Before-and-after scene images
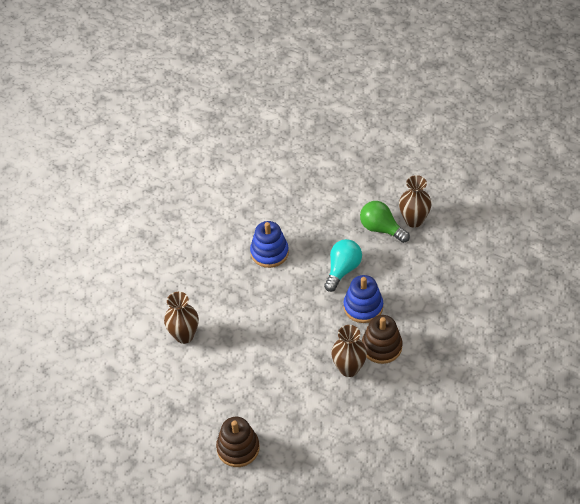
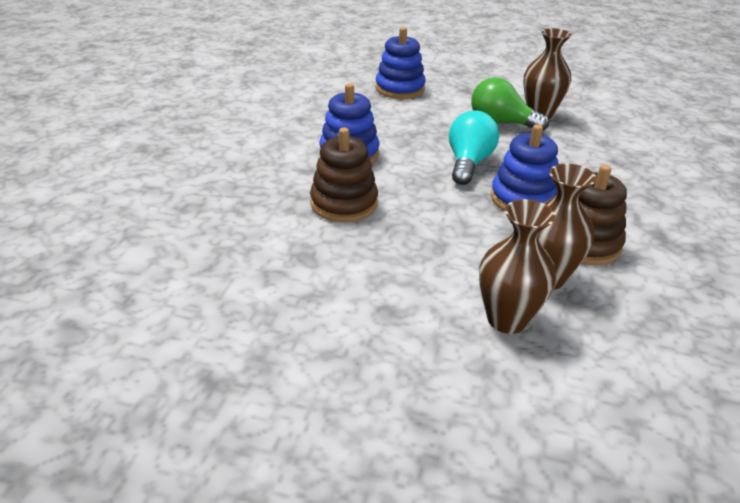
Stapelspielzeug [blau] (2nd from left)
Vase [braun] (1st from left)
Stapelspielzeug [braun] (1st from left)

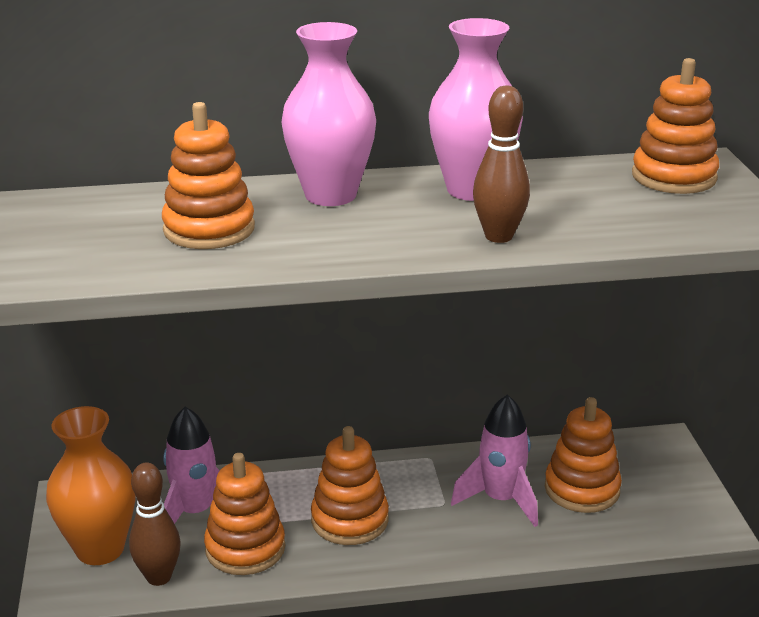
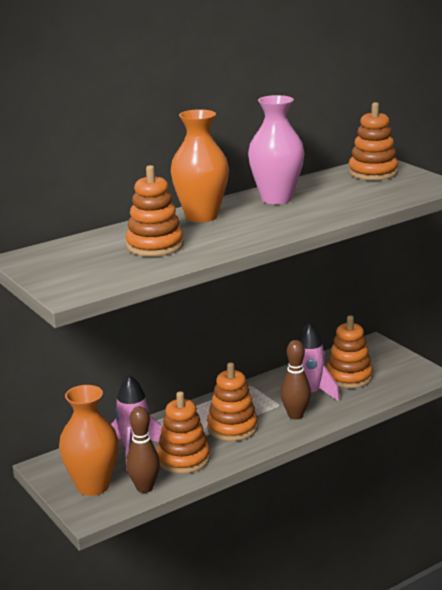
Bowlingkegel [braun] (2nd from left)
Vase [orange] (2nd from left)

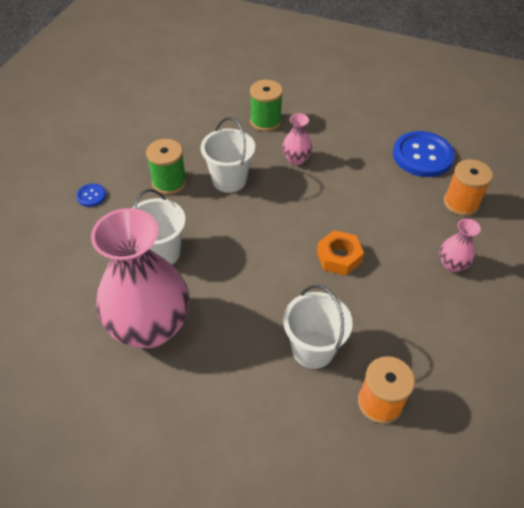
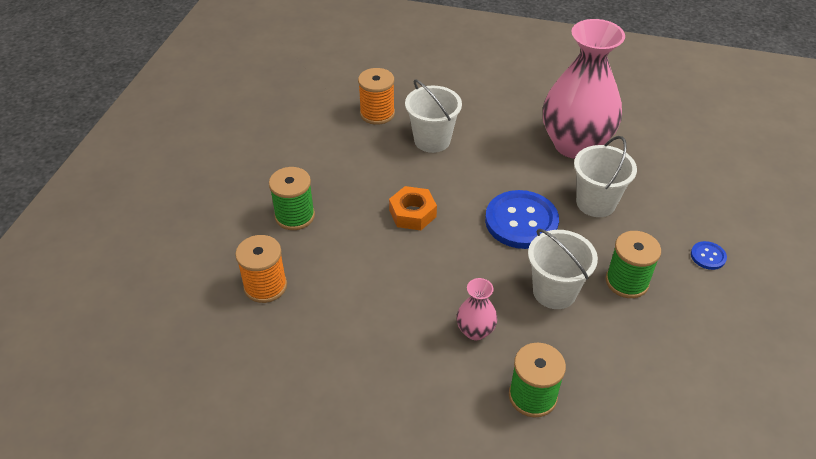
Knopf [blau] (1st from left)
Garnrolle [grün] (1st from left)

Description of the task
Copy the records above exactly, leaving out every picture.

Exercise solution
Stapelspielzeug [blau] (2nd from left)
Vase [braun] (1st from left)
Stapelspielzeug [braun] (1st from left)

Bowlingkegel [braun] (2nd from left)
Vase [orange] (2nd from left)

Knopf [blau] (1st from left)
Garnrolle [grün] (1st from left)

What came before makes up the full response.